EXERCISE DESCRIPTION: Please return, word for word, the line containing "purple pawn: 1 -> 4" and each line after it through the end of the data below, and nothing else.

Object state comparisons:
* * * * * * *
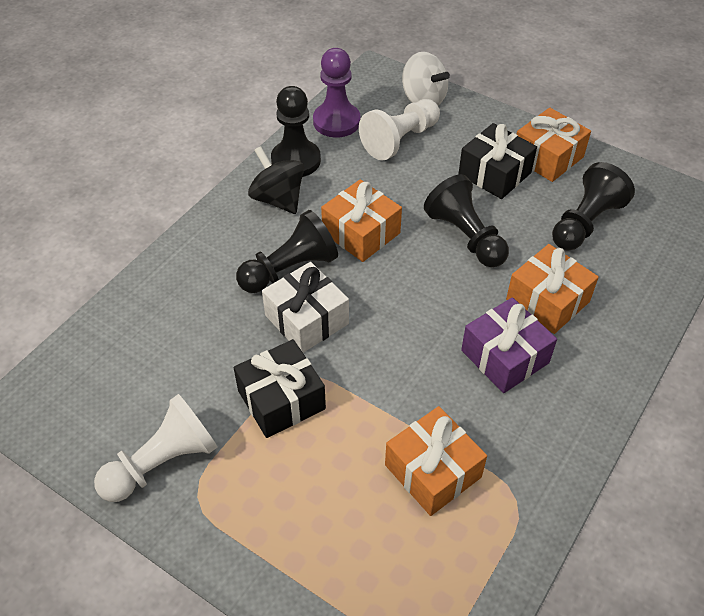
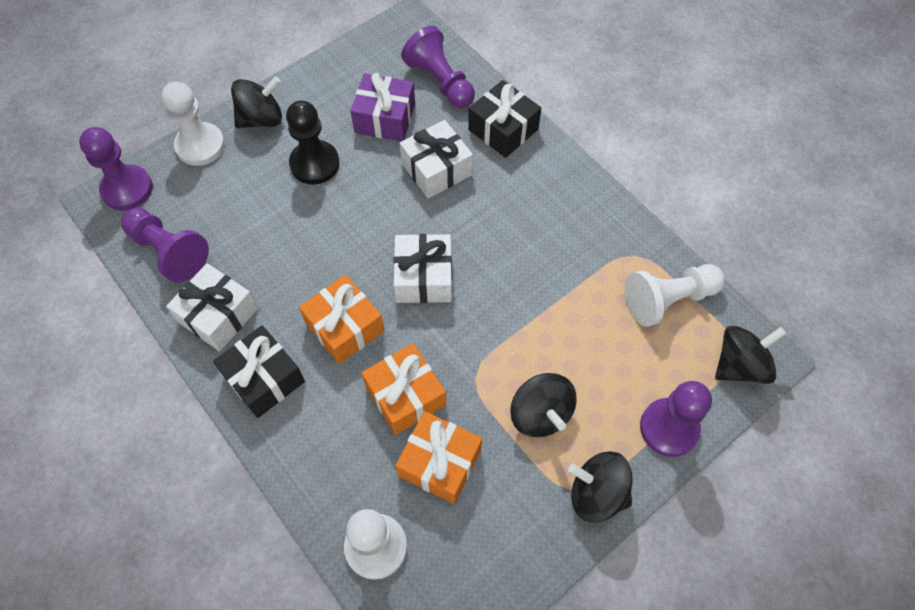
black pawn: 4 -> 1
black spinning top: 1 -> 4
orange gift: 4 -> 3
purple pawn: 1 -> 4
white gift: 1 -> 3
white pawn: 2 -> 3
white spinning top: 1 -> 0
* * * * * * *
OUTPUT OF THE TASK:
purple pawn: 1 -> 4
white gift: 1 -> 3
white pawn: 2 -> 3
white spinning top: 1 -> 0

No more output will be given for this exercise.